Can you express the rows from the line with "Incorrect, dark brown" to the line with "The image size" as a JSON list of strings, one per line, with blank lines left out?

== PROVIDED ENTRIES ==

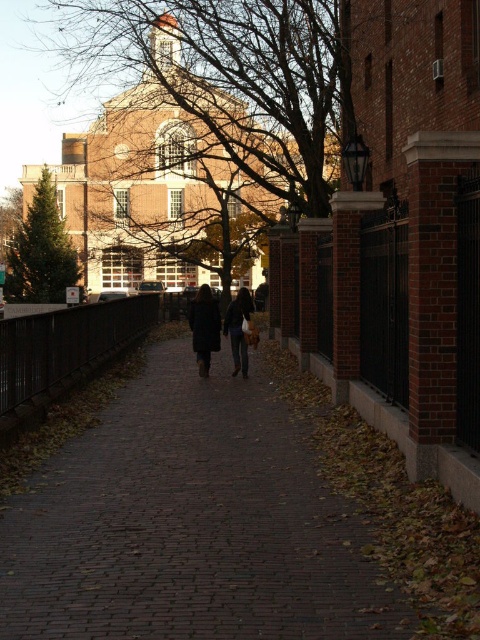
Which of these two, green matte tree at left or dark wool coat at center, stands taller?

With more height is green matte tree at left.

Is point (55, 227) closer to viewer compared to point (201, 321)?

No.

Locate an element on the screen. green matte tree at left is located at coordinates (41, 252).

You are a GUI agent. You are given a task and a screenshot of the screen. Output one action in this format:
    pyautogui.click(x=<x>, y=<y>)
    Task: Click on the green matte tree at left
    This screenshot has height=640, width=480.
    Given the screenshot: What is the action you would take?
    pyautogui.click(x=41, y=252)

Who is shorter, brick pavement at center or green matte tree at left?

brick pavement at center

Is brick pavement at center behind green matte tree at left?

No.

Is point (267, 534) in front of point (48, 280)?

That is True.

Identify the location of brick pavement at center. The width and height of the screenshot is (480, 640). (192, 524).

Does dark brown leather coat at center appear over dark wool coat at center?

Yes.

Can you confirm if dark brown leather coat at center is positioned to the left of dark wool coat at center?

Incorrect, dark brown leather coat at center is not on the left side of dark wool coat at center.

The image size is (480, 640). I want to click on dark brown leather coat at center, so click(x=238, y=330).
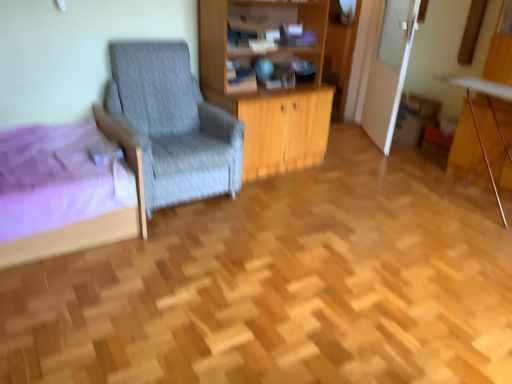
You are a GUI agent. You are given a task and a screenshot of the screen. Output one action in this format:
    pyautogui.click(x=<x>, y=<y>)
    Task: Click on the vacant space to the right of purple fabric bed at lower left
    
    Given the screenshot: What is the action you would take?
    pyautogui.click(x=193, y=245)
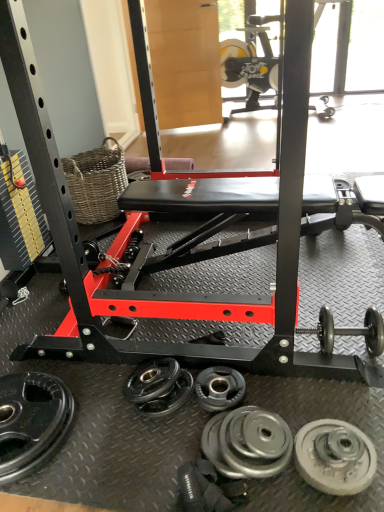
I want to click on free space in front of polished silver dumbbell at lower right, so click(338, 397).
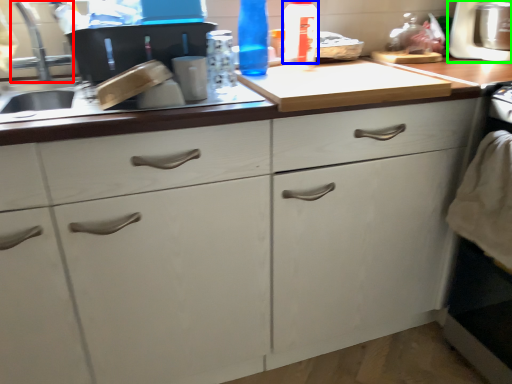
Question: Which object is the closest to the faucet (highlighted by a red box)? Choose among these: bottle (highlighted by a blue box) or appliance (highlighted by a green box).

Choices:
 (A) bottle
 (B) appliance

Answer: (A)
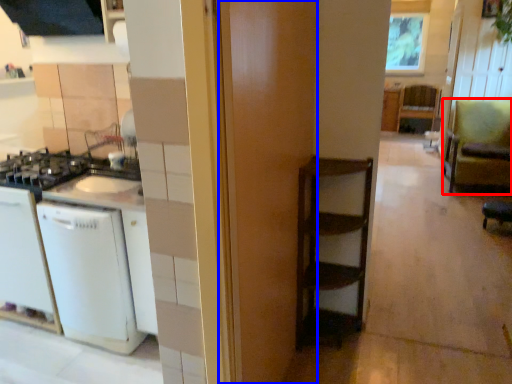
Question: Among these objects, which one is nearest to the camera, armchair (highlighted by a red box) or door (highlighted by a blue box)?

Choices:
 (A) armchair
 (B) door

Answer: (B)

===
== PROVIDED ENTRIES ==

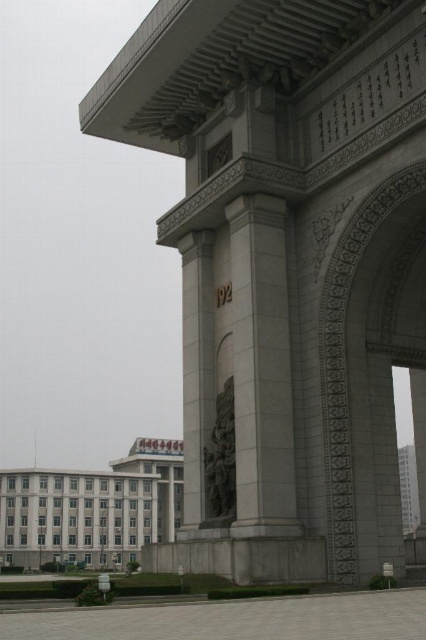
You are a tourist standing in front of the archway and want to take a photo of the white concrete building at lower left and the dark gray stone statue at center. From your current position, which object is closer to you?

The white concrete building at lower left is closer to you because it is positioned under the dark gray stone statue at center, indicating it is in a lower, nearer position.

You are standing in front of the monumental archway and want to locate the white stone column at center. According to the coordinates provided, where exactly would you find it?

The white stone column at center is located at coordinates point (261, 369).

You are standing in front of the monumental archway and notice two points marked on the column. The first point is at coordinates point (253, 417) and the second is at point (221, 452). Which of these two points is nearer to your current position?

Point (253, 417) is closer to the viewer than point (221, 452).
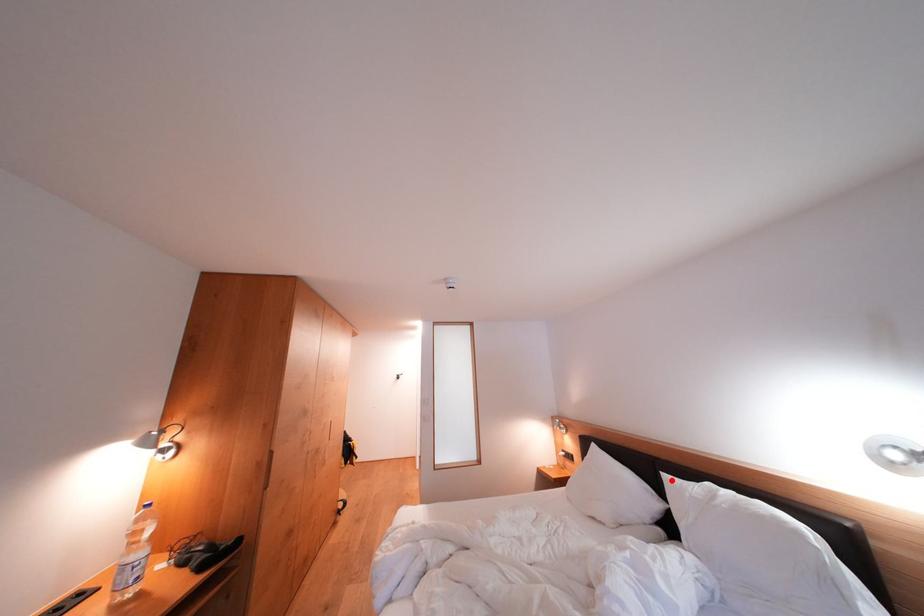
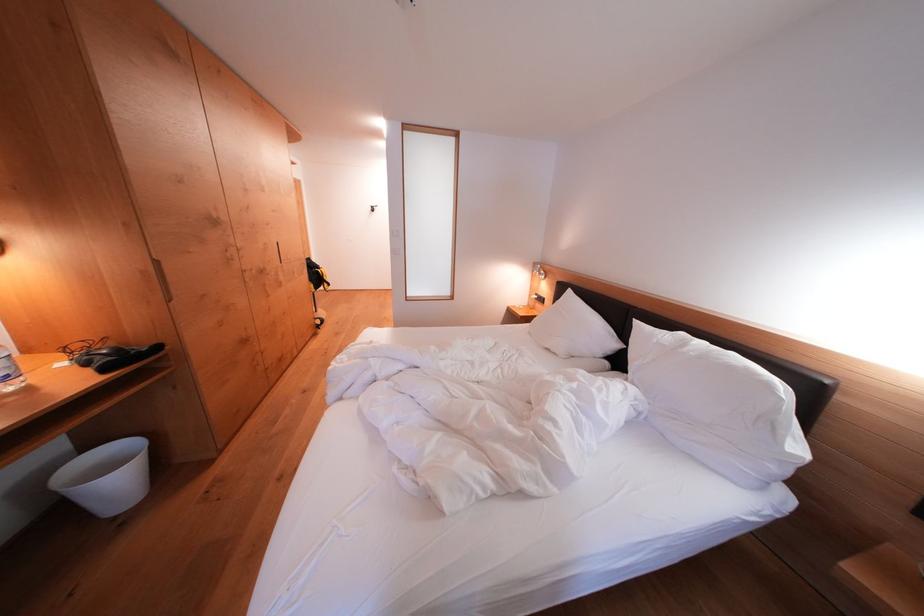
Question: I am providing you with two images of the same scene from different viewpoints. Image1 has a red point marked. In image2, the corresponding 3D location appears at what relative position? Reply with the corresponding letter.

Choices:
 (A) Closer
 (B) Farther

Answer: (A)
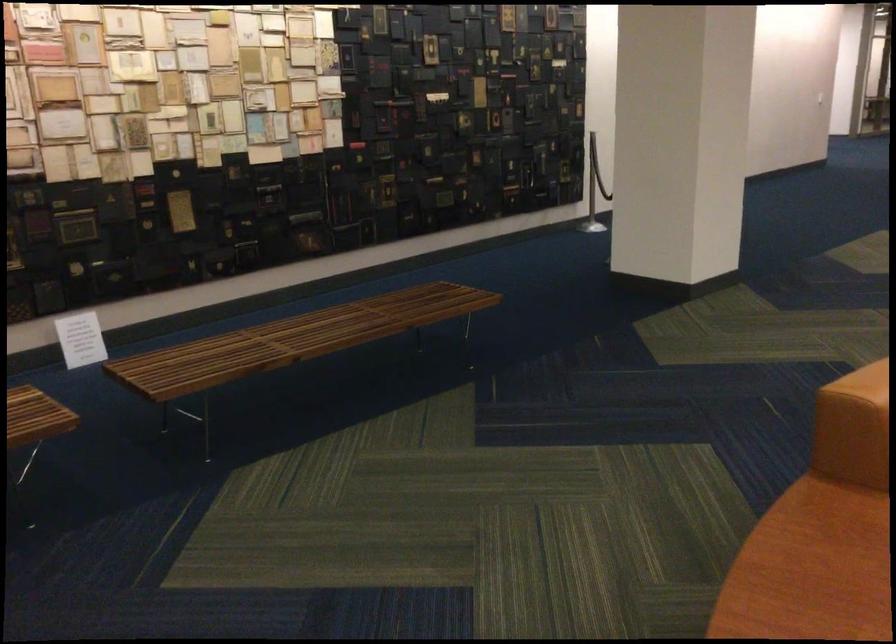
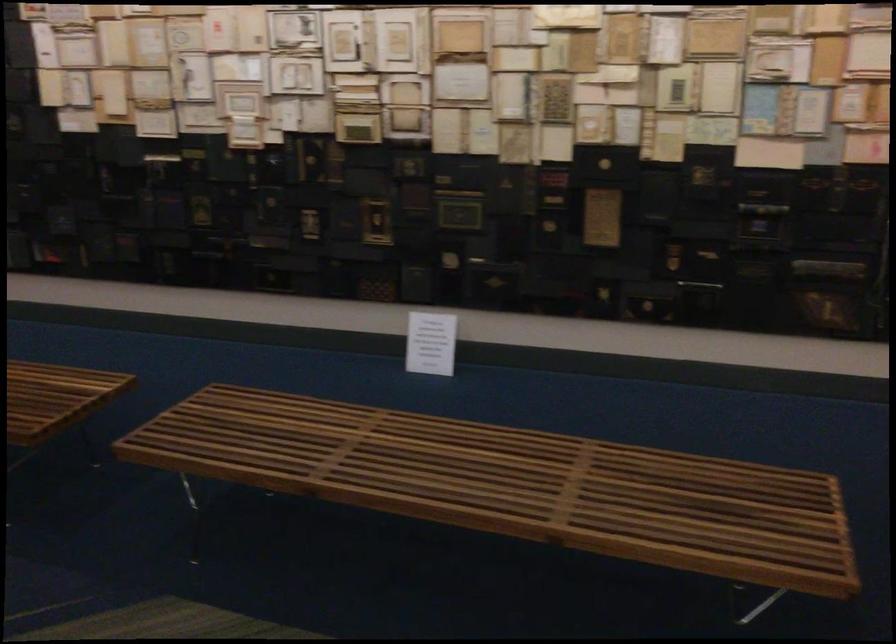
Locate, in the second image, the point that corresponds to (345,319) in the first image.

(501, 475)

===

> _EXPECTED OUTPUT_
[
  "Incorrect, dark brown leather coat at center is not on the left side of dark wool coat at center.",
  "The image size is (480, 640). I want to click on dark brown leather coat at center, so click(x=238, y=330)."
]